* [Exercise directions]:
The entries below are to be returned as written, with all pictures dropped.

* [Exercise material]:
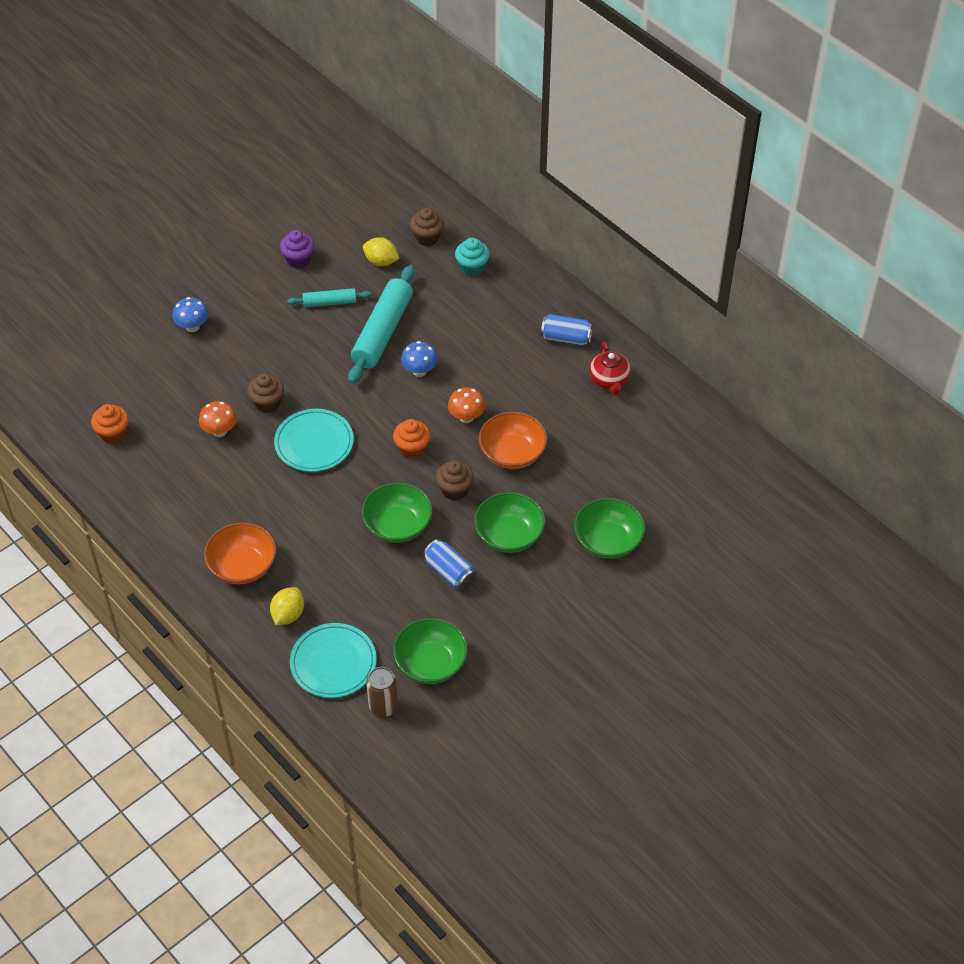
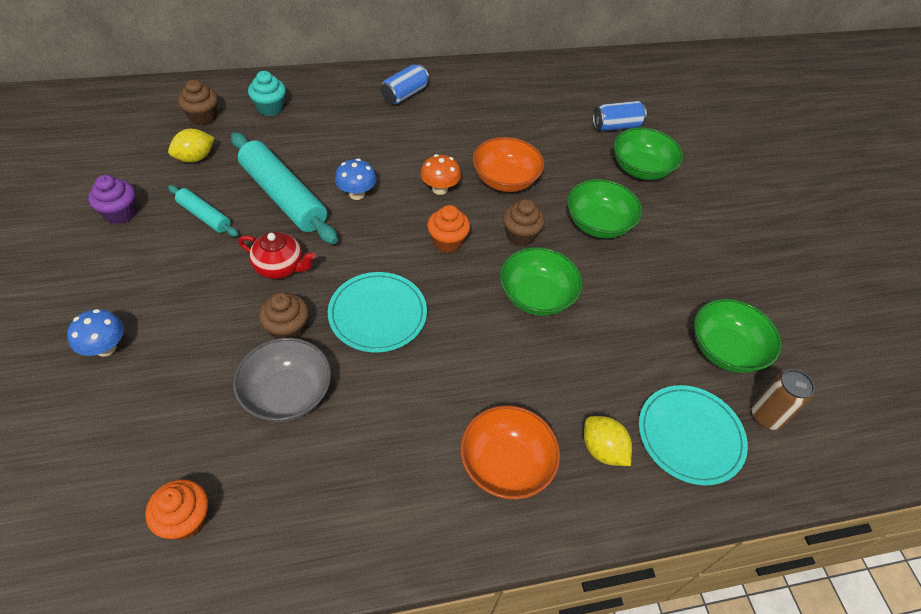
camera: 65 degrees left, 0 degrees up
(219, 431) = (287, 394): orange mushroom -> grey bowl
(330, 302) = (204, 216): turquoise rolling pin -> turquoise rolling pin turned 75 degrees counterclockwise
(450, 572) = (618, 284): blue can -> blue can (616, 126)
(609, 380) = (471, 93): red teapot -> red teapot (280, 267)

* [The answer]:
camera: 65 degrees left, 0 degrees up
(219, 431) = (287, 394): orange mushroom -> grey bowl
(330, 302) = (204, 216): turquoise rolling pin -> turquoise rolling pin turned 75 degrees counterclockwise
(450, 572) = (618, 284): blue can -> blue can (616, 126)
(609, 380) = (471, 93): red teapot -> red teapot (280, 267)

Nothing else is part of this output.